**YOUR OBJECTIVE**
Produce an exact copy of the first line of the data below and each line after it, please, up to and including the one with "(162, 335) = (227, 213): purple".

**DATA PROVIDED**
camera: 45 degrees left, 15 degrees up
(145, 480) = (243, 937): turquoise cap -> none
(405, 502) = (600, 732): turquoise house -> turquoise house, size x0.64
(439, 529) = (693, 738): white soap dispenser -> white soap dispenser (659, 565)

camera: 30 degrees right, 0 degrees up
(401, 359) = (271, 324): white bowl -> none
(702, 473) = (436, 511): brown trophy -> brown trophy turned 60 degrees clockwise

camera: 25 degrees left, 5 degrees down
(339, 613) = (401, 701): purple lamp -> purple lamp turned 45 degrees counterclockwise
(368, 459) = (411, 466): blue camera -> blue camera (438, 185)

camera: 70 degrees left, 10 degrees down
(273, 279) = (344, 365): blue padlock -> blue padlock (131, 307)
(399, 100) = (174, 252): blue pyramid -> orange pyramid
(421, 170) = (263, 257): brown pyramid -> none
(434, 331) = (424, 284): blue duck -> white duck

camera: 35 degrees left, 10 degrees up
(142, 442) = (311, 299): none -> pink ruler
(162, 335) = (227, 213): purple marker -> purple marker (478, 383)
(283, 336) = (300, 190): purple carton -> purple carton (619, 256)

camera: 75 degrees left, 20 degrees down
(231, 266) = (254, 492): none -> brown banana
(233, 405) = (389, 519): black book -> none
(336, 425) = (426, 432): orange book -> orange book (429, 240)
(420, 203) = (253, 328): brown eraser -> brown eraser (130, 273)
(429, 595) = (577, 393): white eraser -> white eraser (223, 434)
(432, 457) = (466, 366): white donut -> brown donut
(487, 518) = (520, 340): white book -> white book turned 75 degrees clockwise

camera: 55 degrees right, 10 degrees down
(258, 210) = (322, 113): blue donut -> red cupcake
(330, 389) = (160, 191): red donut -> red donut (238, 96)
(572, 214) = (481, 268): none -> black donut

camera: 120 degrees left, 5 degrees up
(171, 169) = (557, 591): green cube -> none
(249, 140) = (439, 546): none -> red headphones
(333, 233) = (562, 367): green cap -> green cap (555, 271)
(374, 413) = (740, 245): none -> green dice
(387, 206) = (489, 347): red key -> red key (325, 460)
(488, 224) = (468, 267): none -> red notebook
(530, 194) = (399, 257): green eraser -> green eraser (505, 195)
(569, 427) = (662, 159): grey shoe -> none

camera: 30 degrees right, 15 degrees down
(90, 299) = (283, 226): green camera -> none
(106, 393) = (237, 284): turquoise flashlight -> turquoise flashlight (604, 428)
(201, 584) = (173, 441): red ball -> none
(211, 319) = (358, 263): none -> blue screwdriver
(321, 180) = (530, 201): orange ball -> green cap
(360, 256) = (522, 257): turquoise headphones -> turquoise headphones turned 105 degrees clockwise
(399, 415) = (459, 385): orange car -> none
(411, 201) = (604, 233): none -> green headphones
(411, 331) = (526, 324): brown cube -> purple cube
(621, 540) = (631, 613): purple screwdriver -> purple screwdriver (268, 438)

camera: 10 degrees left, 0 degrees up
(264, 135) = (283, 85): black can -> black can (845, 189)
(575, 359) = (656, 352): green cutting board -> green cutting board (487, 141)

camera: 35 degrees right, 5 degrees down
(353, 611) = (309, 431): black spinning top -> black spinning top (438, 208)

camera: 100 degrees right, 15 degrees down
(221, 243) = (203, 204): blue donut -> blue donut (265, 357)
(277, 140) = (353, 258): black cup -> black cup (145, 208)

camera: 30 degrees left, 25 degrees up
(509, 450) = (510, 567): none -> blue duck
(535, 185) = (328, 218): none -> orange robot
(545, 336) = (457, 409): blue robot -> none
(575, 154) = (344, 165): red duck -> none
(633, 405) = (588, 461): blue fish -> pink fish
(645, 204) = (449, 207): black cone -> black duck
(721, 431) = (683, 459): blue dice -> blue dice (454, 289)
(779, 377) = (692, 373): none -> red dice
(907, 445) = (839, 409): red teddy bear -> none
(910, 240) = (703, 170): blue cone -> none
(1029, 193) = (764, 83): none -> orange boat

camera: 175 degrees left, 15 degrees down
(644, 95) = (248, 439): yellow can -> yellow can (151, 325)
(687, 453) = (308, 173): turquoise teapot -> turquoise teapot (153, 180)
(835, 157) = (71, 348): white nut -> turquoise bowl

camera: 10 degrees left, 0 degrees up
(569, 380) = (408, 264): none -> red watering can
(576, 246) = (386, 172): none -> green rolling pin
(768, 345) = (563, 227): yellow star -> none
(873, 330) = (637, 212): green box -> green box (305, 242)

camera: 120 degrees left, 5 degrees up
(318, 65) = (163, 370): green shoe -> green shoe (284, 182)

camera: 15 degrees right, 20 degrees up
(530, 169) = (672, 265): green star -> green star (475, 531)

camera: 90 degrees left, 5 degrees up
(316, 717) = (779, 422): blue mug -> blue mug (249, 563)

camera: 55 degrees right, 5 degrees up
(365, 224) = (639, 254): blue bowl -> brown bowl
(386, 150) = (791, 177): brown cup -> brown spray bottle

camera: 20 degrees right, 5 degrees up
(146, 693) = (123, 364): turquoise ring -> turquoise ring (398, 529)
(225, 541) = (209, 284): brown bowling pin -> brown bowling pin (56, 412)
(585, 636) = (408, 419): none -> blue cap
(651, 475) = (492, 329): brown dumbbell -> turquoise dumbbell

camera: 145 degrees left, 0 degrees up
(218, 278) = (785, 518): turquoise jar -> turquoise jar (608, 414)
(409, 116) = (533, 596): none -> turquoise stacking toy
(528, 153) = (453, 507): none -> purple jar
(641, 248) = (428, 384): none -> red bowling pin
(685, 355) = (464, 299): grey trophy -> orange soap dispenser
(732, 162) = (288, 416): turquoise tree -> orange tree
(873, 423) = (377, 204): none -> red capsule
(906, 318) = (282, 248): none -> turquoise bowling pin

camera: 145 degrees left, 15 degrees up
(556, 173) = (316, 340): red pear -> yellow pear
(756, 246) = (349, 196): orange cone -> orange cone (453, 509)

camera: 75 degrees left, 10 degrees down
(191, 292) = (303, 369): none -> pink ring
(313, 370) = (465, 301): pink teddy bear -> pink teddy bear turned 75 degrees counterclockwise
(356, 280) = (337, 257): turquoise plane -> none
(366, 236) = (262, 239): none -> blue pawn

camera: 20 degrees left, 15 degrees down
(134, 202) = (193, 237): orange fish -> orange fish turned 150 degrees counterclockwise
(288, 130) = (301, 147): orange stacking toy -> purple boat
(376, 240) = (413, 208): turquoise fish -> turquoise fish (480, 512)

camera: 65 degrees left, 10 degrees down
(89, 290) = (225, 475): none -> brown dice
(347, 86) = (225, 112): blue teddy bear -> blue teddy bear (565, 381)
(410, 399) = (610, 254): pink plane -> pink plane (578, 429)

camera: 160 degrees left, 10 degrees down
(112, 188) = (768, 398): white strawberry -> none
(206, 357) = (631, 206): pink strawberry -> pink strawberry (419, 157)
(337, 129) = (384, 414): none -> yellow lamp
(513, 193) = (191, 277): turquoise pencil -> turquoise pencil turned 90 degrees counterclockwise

**RESULT**
camera: 45 degrees left, 15 degrees up
(145, 480) = (243, 937): turquoise cap -> none
(405, 502) = (600, 732): turquoise house -> turquoise house, size x0.64
(439, 529) = (693, 738): white soap dispenser -> white soap dispenser (659, 565)

camera: 30 degrees right, 0 degrees up
(401, 359) = (271, 324): white bowl -> none
(702, 473) = (436, 511): brown trophy -> brown trophy turned 60 degrees clockwise

camera: 25 degrees left, 5 degrees down
(339, 613) = (401, 701): purple lamp -> purple lamp turned 45 degrees counterclockwise
(368, 459) = (411, 466): blue camera -> blue camera (438, 185)

camera: 70 degrees left, 10 degrees down
(273, 279) = (344, 365): blue padlock -> blue padlock (131, 307)
(399, 100) = (174, 252): blue pyramid -> orange pyramid
(421, 170) = (263, 257): brown pyramid -> none
(434, 331) = (424, 284): blue duck -> white duck

camera: 35 degrees left, 10 degrees up
(142, 442) = (311, 299): none -> pink ruler
(162, 335) = (227, 213): purple marker -> purple marker (478, 383)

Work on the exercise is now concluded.